Find all lines in the records that include the word "cyan", and copy them out.

Data to use below:

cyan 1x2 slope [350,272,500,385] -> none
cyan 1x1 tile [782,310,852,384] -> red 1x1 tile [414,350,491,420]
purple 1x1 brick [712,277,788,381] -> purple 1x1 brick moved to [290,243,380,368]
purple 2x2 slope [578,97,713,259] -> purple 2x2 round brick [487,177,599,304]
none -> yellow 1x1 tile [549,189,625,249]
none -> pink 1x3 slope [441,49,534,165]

End of Data to use.
Data to use below:

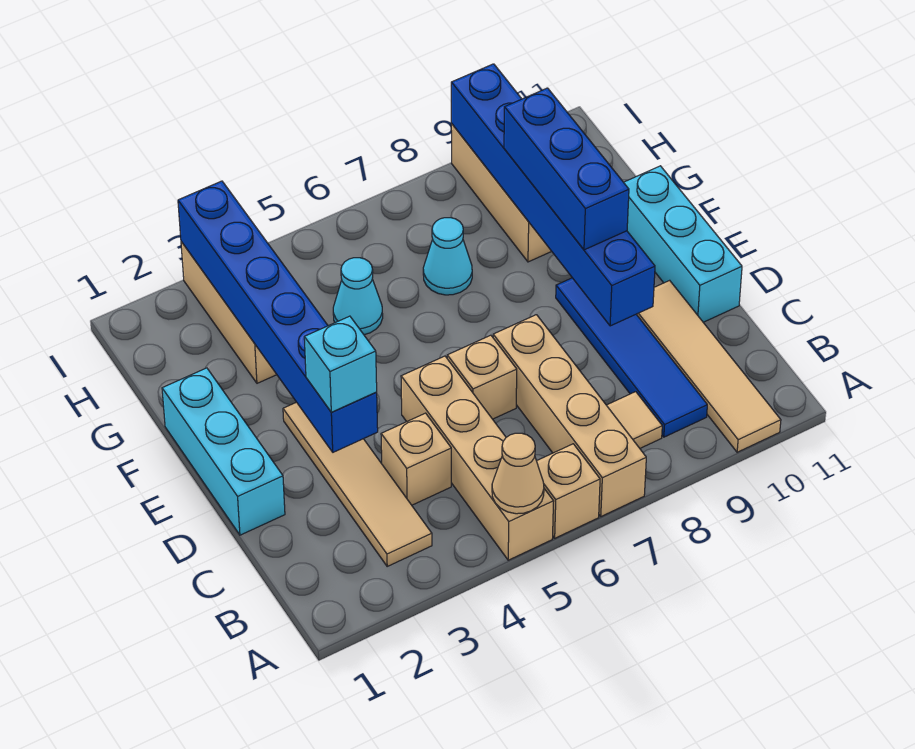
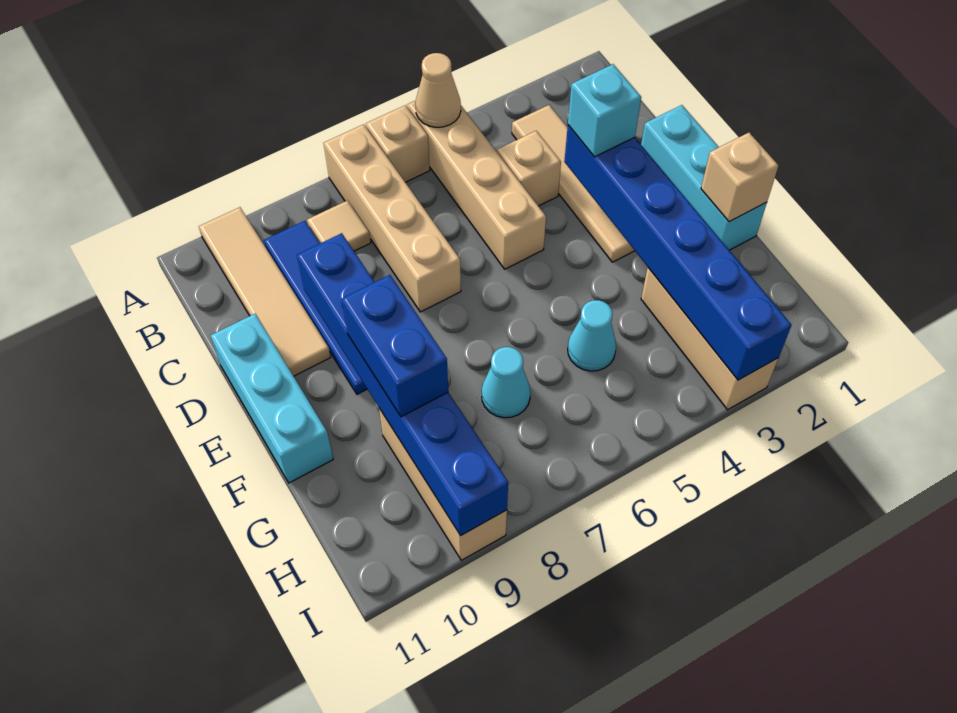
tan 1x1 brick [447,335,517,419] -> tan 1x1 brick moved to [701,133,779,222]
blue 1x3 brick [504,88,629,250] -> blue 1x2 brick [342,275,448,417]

End of Data to use.

Output of the task —
cyan 1x2 slope [350,272,500,385] -> none
cyan 1x1 tile [782,310,852,384] -> red 1x1 tile [414,350,491,420]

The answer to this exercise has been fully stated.